- EXERCISE DIRECTIONS
If a line in the entries below includes "scissors", pick it out and copy it.

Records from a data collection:
──────────
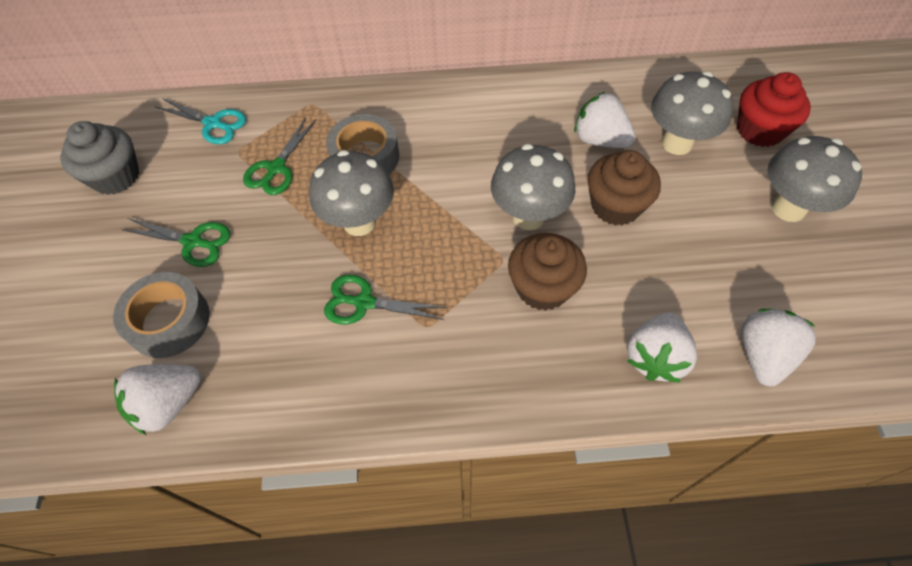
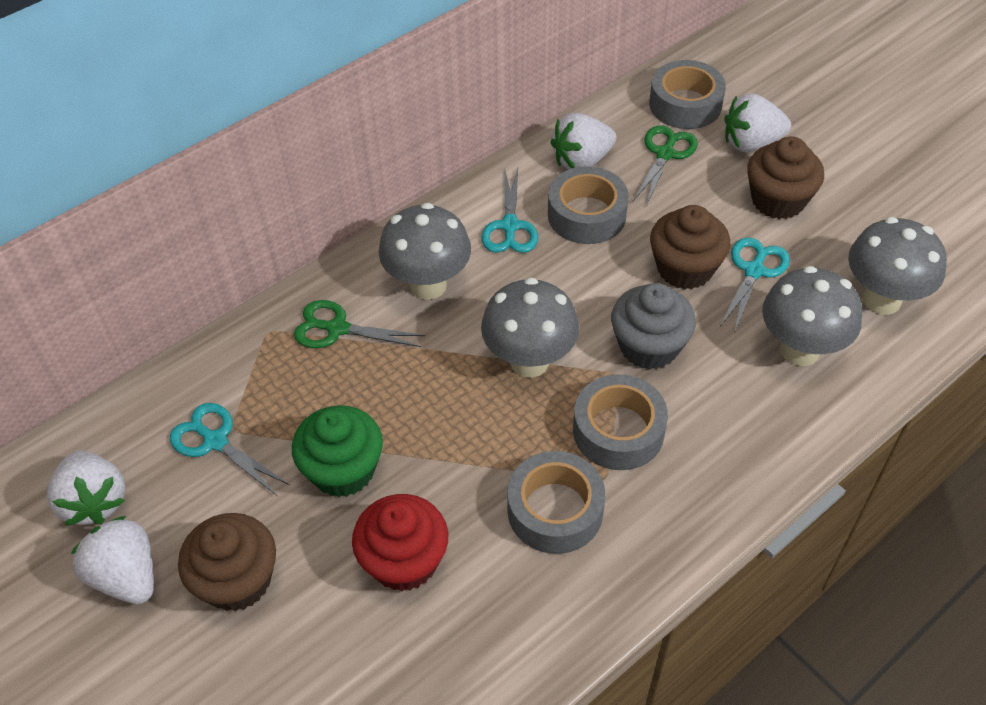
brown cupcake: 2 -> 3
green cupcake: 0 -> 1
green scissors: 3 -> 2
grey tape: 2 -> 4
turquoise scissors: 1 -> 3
──────────
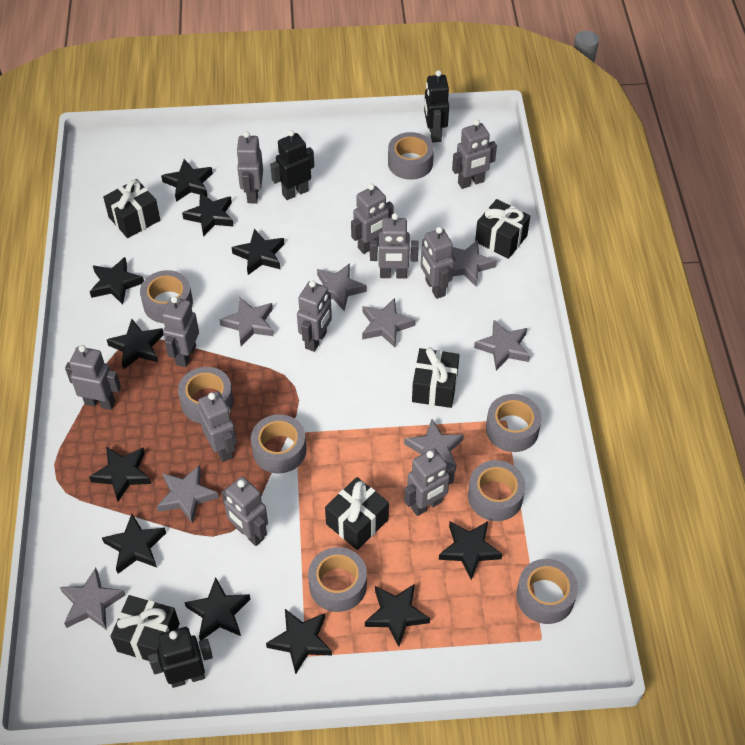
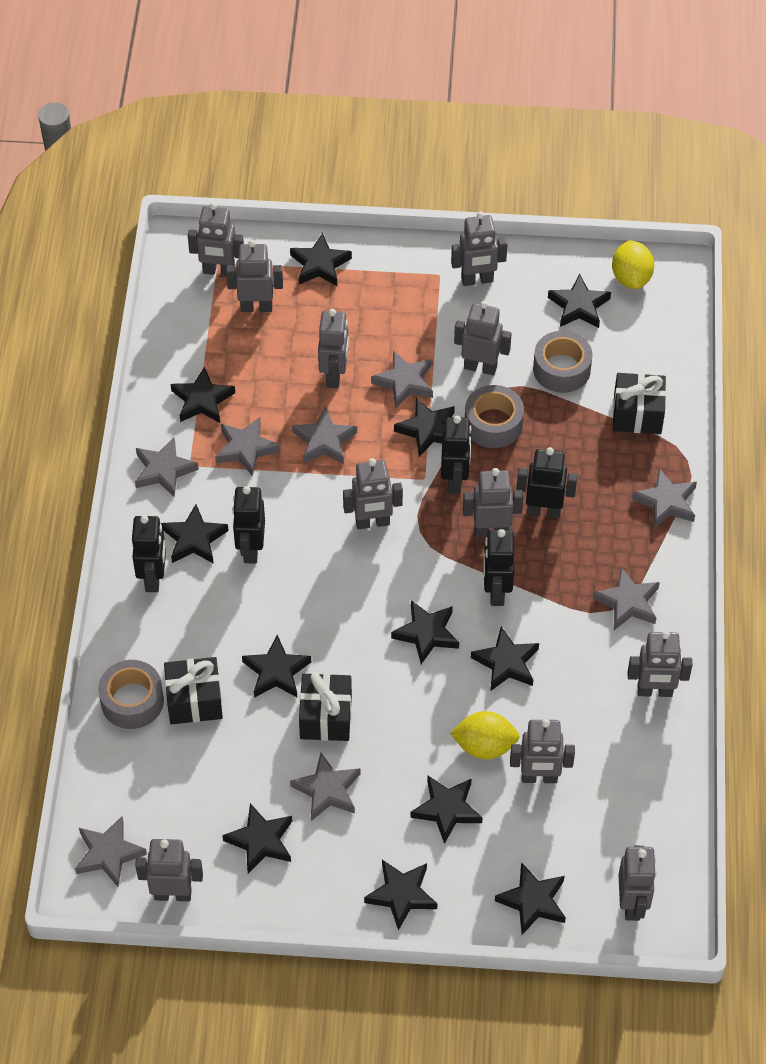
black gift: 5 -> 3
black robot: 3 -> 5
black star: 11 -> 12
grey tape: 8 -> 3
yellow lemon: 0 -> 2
──────────
- SOLUTION FOR THIS PROBLEM
green scissors: 3 -> 2
turquoise scissors: 1 -> 3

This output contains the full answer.